**What is being asked**
Using the records that appear below, write out exactly the lines from the one with "S102: switch (AGND, W24) -> none" through the one with "V102: 15V (plus", keeping both end lines.
Data shown Start Marker
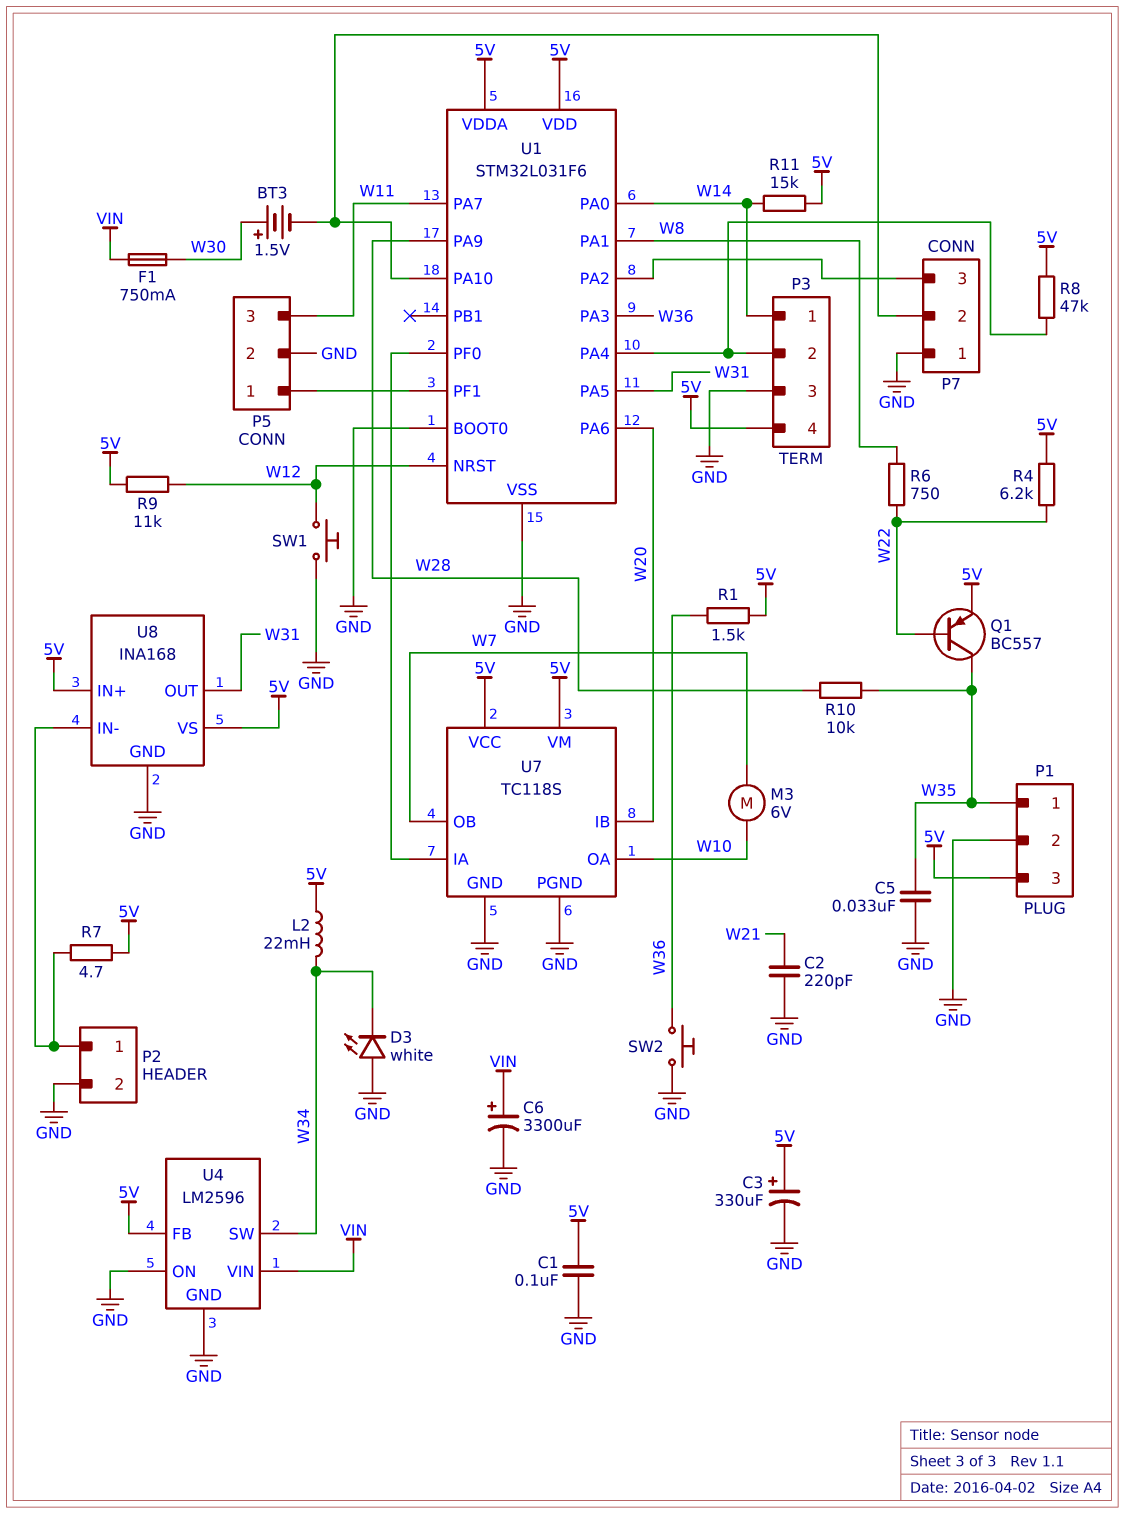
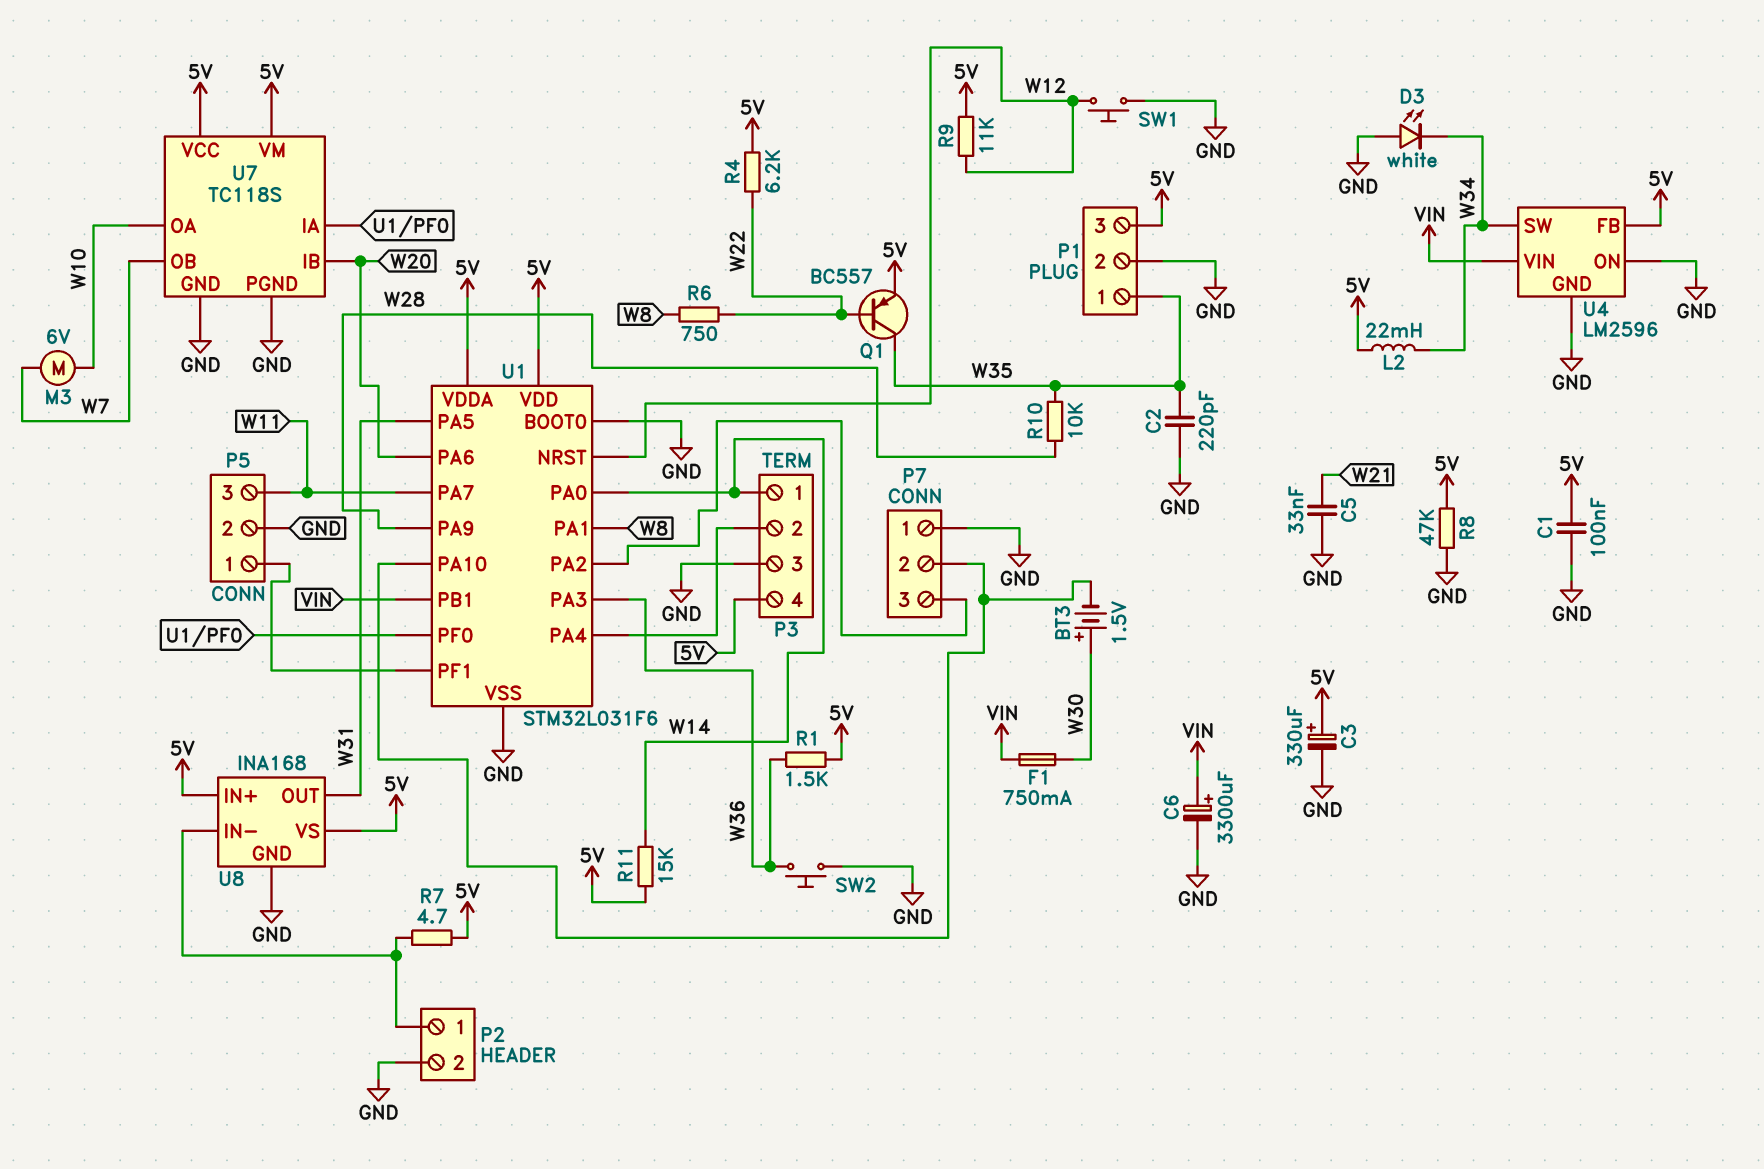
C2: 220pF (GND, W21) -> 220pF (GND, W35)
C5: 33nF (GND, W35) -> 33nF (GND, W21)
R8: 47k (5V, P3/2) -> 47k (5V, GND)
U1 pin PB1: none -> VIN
Data shown End Marker
Data shown Start Marker
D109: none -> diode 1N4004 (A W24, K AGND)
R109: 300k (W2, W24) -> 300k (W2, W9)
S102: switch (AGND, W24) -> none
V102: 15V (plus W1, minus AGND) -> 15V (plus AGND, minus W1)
Data shown End Marker
**Result of this exercise**
S102: switch (AGND, W24) -> none
V102: 15V (plus W1, minus AGND) -> 15V (plus AGND, minus W1)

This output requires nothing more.